**** DATA SHOWN ****

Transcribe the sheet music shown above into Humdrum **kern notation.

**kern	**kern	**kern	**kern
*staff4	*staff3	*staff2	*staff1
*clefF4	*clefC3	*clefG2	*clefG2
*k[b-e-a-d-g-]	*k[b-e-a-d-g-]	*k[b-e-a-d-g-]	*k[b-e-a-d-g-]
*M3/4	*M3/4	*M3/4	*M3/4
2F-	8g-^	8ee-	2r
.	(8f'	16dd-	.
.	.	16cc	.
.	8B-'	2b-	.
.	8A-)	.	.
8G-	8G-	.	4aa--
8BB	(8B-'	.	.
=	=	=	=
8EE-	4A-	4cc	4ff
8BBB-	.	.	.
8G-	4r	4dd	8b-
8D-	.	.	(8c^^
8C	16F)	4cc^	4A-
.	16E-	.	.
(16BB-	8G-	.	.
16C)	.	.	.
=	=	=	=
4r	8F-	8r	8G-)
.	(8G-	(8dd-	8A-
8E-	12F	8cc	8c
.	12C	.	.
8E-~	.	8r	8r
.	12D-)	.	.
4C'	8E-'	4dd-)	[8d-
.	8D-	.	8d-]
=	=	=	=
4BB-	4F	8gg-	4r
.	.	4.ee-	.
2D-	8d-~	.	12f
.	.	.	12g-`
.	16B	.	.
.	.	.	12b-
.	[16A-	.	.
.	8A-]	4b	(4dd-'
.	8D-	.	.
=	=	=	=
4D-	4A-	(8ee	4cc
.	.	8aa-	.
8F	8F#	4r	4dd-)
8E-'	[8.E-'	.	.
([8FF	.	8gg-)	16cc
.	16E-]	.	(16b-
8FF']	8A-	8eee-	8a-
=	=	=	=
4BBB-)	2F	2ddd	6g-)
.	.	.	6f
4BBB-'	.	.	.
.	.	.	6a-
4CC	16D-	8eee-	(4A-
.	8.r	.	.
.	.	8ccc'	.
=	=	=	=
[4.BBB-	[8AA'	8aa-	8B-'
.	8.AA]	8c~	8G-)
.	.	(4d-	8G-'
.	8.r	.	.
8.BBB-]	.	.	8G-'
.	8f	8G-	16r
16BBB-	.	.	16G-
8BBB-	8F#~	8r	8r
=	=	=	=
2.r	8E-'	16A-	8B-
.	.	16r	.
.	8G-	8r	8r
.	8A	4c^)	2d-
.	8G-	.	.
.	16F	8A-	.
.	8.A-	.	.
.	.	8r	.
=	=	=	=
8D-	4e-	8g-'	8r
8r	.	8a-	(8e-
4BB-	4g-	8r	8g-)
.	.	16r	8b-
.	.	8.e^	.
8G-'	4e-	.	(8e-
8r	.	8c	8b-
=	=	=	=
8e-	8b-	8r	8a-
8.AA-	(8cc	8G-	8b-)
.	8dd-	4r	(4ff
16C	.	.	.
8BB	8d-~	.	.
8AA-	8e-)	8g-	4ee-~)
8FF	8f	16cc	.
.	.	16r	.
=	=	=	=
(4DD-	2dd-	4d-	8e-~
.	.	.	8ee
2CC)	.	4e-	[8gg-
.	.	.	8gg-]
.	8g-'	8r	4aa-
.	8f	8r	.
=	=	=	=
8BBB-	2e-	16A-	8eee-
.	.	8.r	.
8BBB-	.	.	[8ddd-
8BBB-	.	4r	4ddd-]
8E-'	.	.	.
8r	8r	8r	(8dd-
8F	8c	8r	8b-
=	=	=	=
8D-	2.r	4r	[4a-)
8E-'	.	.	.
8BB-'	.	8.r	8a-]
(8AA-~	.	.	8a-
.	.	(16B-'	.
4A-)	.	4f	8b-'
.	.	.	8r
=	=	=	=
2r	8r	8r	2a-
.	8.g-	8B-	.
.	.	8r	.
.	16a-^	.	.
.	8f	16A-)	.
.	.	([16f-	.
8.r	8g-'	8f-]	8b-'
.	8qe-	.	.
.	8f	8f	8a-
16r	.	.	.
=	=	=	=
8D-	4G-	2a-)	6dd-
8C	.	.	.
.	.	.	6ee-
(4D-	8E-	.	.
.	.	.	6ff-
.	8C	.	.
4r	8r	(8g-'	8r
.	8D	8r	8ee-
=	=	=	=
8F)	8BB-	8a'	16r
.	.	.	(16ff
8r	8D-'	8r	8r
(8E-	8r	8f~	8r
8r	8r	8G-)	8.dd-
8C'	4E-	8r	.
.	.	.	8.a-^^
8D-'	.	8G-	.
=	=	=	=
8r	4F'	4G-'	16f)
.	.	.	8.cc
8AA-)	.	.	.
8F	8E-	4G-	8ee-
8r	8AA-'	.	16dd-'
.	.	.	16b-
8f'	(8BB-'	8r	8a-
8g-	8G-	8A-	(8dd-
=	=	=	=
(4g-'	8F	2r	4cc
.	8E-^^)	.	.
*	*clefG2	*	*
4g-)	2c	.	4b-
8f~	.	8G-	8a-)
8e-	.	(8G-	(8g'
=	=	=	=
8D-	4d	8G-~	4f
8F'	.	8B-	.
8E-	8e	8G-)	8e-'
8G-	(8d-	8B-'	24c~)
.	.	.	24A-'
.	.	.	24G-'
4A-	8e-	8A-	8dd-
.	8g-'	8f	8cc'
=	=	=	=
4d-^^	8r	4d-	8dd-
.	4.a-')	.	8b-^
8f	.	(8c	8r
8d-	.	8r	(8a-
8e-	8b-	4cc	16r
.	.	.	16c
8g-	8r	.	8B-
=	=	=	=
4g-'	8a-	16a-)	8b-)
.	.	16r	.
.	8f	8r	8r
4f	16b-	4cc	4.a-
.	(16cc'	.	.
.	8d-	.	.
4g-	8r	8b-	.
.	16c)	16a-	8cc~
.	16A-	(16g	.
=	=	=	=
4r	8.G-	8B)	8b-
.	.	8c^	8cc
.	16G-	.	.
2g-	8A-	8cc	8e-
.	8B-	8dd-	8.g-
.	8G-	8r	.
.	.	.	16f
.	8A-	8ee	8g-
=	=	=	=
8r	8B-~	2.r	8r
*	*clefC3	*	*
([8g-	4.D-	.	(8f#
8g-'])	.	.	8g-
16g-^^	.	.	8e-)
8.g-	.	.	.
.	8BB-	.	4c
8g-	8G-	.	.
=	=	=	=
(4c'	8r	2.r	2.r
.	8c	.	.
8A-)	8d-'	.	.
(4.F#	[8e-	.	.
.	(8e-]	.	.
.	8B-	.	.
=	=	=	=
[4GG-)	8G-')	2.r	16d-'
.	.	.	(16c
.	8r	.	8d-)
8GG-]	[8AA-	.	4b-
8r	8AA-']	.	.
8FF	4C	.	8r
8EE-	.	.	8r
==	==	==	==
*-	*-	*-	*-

****

■ PROBLEM DESCRIPTION:
Please list every line of the material above that contains the string "kern", copying each line in full.

■ THE SOLUTION:
Transcribe the sheet music shown above into Humdrum **kern notation.
**kern	**kern	**kern	**kern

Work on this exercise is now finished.